══ Information supplied
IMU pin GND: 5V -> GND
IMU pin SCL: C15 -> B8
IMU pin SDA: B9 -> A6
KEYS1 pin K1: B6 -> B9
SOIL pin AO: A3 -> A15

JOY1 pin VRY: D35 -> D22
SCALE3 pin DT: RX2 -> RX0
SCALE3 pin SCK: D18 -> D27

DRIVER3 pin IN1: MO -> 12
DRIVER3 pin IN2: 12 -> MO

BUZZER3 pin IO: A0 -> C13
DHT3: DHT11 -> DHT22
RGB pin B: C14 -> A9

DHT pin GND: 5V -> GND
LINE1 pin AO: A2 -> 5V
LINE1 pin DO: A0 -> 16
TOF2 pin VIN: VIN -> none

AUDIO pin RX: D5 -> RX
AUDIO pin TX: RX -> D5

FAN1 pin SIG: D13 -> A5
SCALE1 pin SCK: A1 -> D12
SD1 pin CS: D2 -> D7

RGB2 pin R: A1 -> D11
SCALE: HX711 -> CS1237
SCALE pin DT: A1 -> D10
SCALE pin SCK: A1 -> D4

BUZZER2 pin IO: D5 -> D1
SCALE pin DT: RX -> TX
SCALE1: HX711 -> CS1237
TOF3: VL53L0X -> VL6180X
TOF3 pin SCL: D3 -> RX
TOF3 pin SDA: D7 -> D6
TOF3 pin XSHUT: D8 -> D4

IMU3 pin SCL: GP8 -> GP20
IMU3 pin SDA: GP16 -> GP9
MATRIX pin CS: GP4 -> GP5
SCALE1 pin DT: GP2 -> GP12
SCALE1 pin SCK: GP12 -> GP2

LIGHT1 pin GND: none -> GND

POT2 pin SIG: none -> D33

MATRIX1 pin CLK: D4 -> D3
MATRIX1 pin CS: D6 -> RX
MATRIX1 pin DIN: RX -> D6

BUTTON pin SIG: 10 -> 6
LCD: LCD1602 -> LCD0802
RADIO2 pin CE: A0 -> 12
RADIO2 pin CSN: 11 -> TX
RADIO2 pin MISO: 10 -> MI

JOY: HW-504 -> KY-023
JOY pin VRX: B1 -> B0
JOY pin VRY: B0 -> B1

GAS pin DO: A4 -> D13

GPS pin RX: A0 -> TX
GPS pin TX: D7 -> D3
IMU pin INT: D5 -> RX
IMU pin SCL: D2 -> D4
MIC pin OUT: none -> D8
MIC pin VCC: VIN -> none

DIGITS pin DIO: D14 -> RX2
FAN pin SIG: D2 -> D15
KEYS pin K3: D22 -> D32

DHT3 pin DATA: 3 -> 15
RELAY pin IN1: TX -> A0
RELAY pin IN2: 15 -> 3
════
▸ Exercise objective
What is needed is an exact copy of the lines from the one containing "LINE1 pin AO: A2 -> 5V" through the final line of the data, both included, and nothing more.

▸ Output of the task
LINE1 pin AO: A2 -> 5V
LINE1 pin DO: A0 -> 16
TOF2 pin VIN: VIN -> none

AUDIO pin RX: D5 -> RX
AUDIO pin TX: RX -> D5

FAN1 pin SIG: D13 -> A5
SCALE1 pin SCK: A1 -> D12
SD1 pin CS: D2 -> D7

RGB2 pin R: A1 -> D11
SCALE: HX711 -> CS1237
SCALE pin DT: A1 -> D10
SCALE pin SCK: A1 -> D4

BUZZER2 pin IO: D5 -> D1
SCALE pin DT: RX -> TX
SCALE1: HX711 -> CS1237
TOF3: VL53L0X -> VL6180X
TOF3 pin SCL: D3 -> RX
TOF3 pin SDA: D7 -> D6
TOF3 pin XSHUT: D8 -> D4

IMU3 pin SCL: GP8 -> GP20
IMU3 pin SDA: GP16 -> GP9
MATRIX pin CS: GP4 -> GP5
SCALE1 pin DT: GP2 -> GP12
SCALE1 pin SCK: GP12 -> GP2

LIGHT1 pin GND: none -> GND

POT2 pin SIG: none -> D33

MATRIX1 pin CLK: D4 -> D3
MATRIX1 pin CS: D6 -> RX
MATRIX1 pin DIN: RX -> D6

BUTTON pin SIG: 10 -> 6
LCD: LCD1602 -> LCD0802
RADIO2 pin CE: A0 -> 12
RADIO2 pin CSN: 11 -> TX
RADIO2 pin MISO: 10 -> MI

JOY: HW-504 -> KY-023
JOY pin VRX: B1 -> B0
JOY pin VRY: B0 -> B1

GAS pin DO: A4 -> D13

GPS pin RX: A0 -> TX
GPS pin TX: D7 -> D3
IMU pin INT: D5 -> RX
IMU pin SCL: D2 -> D4
MIC pin OUT: none -> D8
MIC pin VCC: VIN -> none

DIGITS pin DIO: D14 -> RX2
FAN pin SIG: D2 -> D15
KEYS pin K3: D22 -> D32

DHT3 pin DATA: 3 -> 15
RELAY pin IN1: TX -> A0
RELAY pin IN2: 15 -> 3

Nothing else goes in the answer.